Problem statement: Copy exactly. Begin at the line containing "bowling pin/russet [199,314,343,369]" and stop at the last line of the entries, omitting any pictures.
________
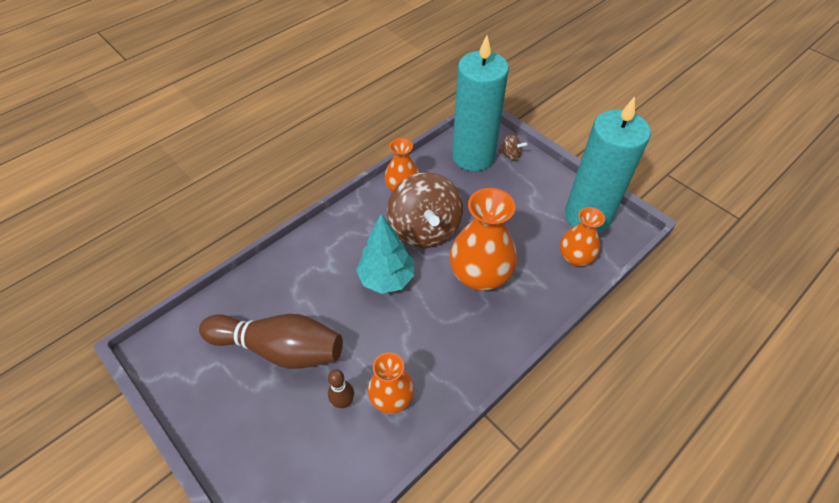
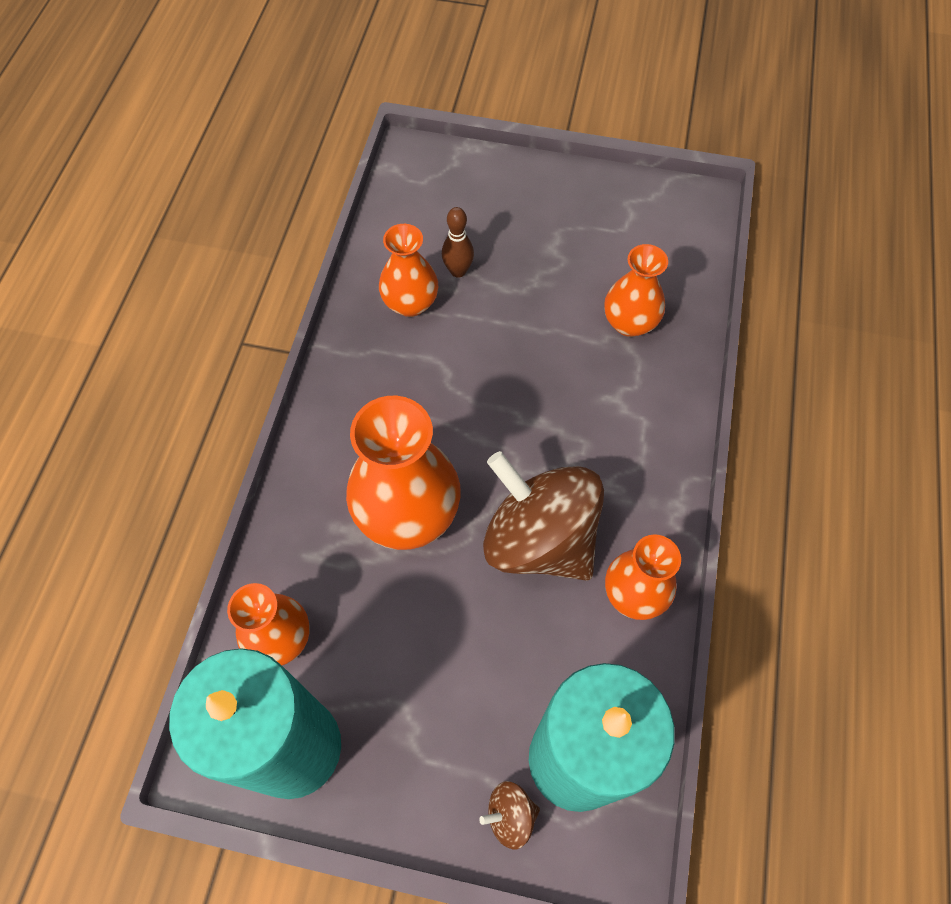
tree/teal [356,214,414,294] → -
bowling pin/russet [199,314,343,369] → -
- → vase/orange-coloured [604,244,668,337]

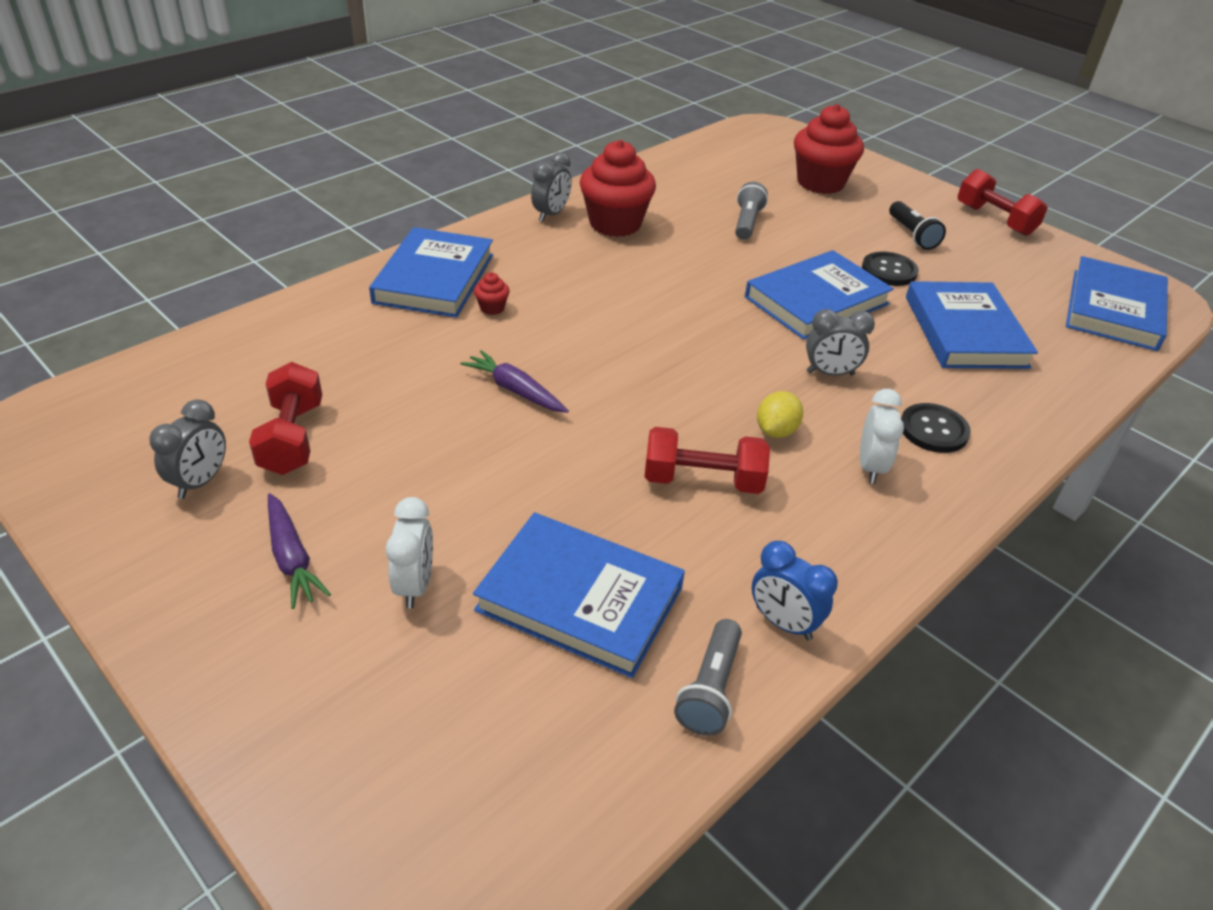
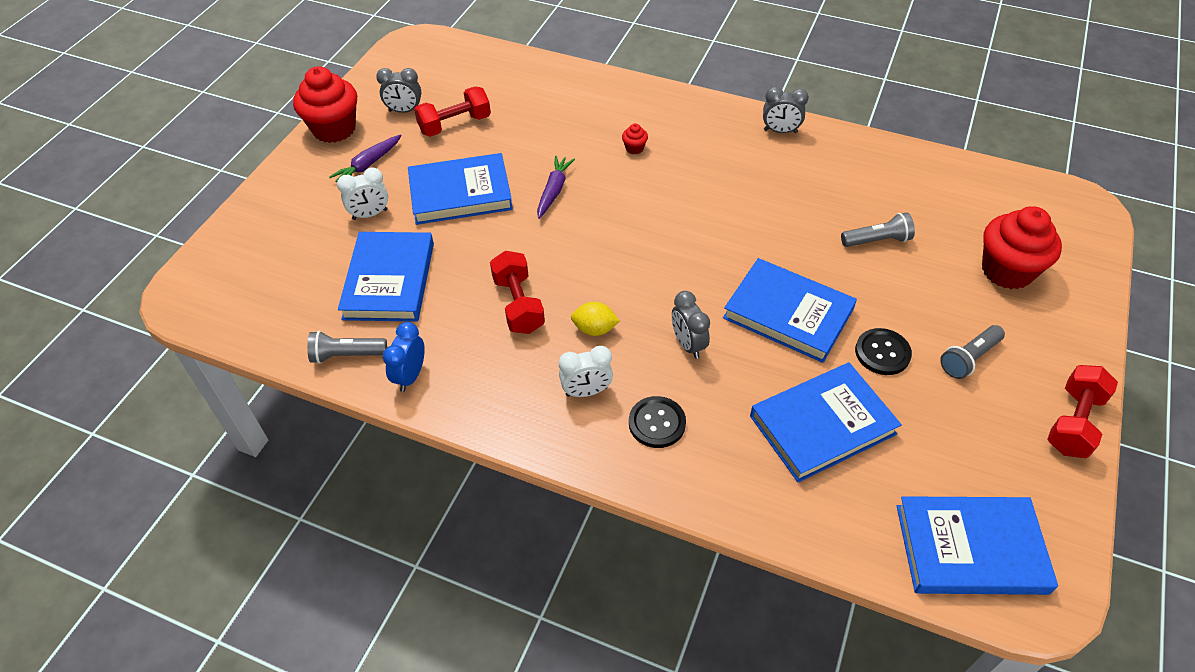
cupcake/crimson [580,140,656,237] → cupcake/crimson [293,66,357,143], shifted
flashlight/jet-black [889,201,946,250] → flashlight/gray [940,325,1005,379]
book/cobalt [369,227,493,318] → book/cobalt [408,153,513,225], shifted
________
Output:
bowling pin/russet [199,314,343,369] → -
- → vase/orange-coloured [604,244,668,337]

cupcake/crimson [580,140,656,237] → cupcake/crimson [293,66,357,143], shifted
flashlight/jet-black [889,201,946,250] → flashlight/gray [940,325,1005,379]
book/cobalt [369,227,493,318] → book/cobalt [408,153,513,225], shifted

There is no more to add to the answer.